▸ WORK INSTRUCTIONS: Transcribe exactly the line containing "blue phone: 0 -> 3" and every line after it, through the end of the records below.

== Segment start ==

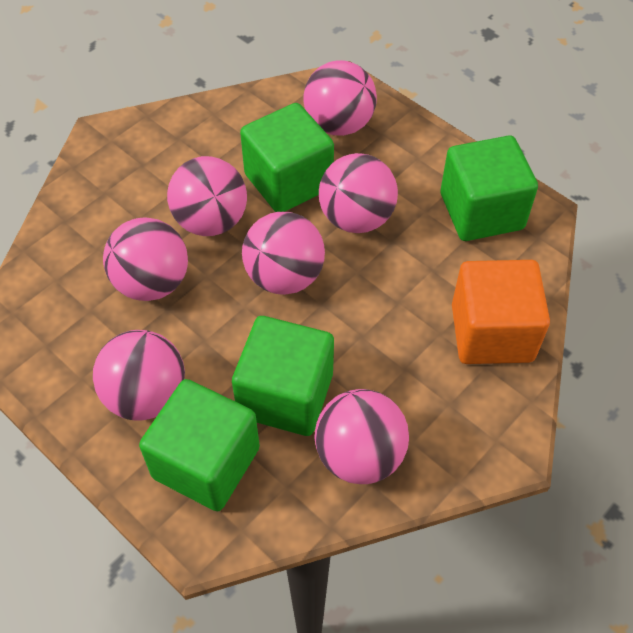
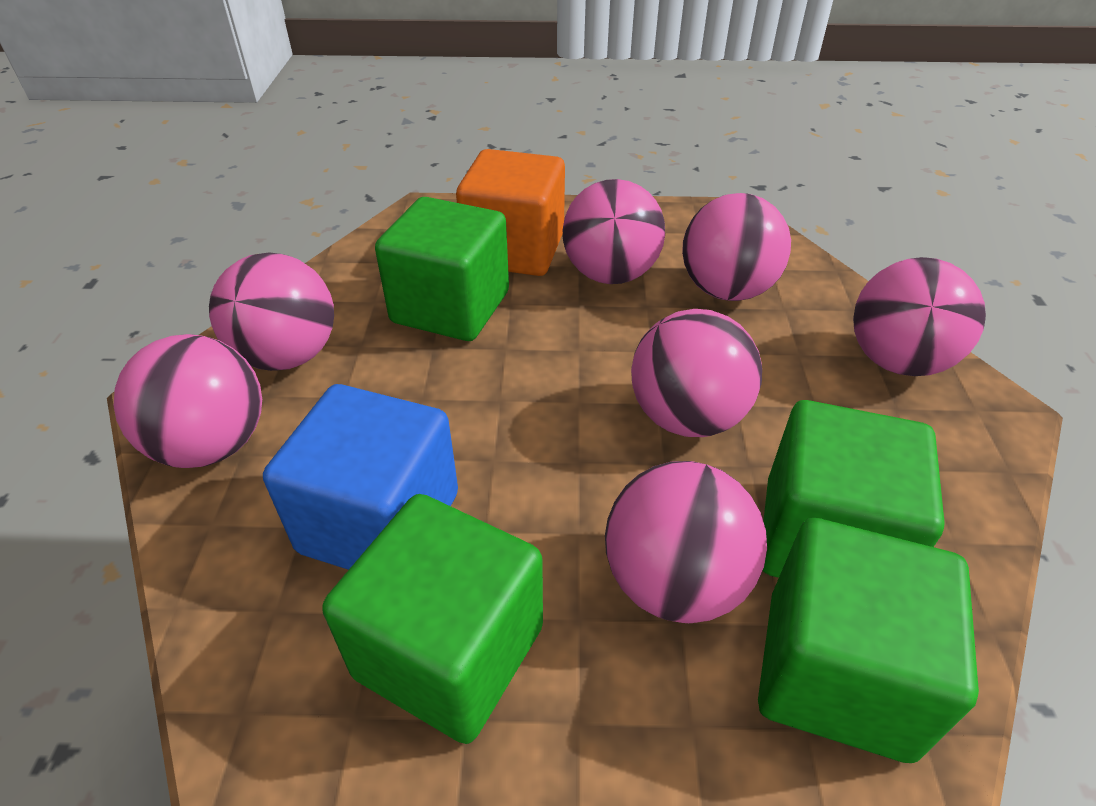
blue cube: 0 -> 1

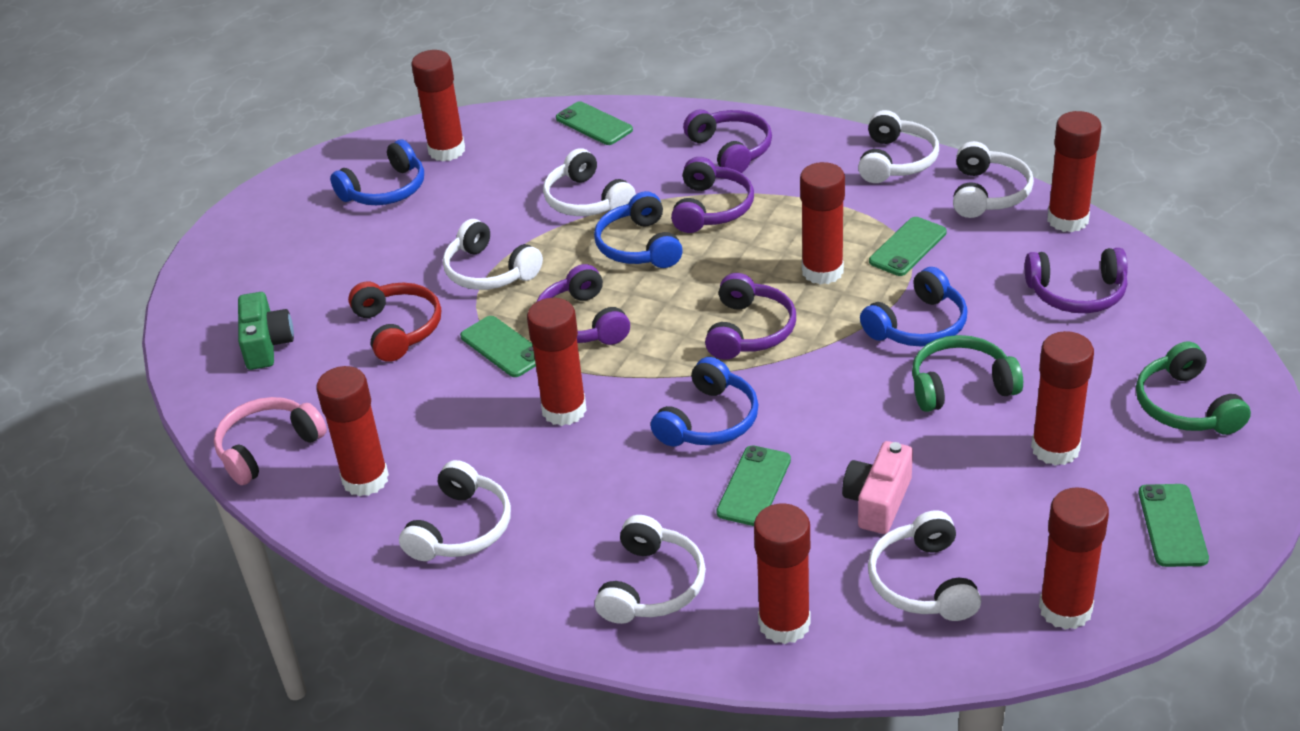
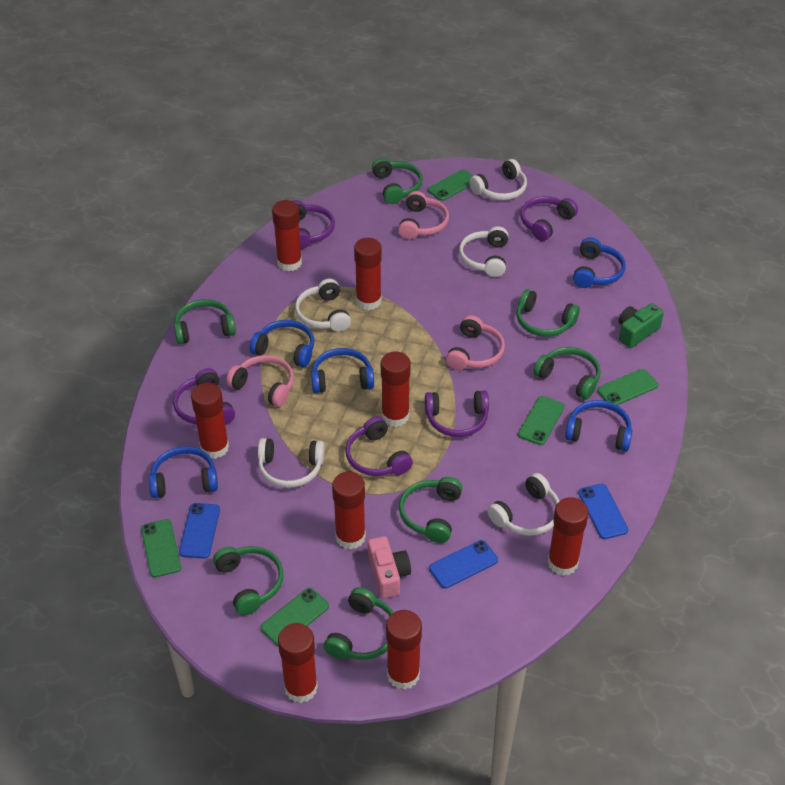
blue headphones: 4 -> 5
blue phone: 0 -> 3
green headphones: 2 -> 7
pink headphones: 1 -> 3
red headphones: 1 -> 0
white headphones: 7 -> 5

== Segment end ==

▸ ANSWER BOX:
blue phone: 0 -> 3
green headphones: 2 -> 7
pink headphones: 1 -> 3
red headphones: 1 -> 0
white headphones: 7 -> 5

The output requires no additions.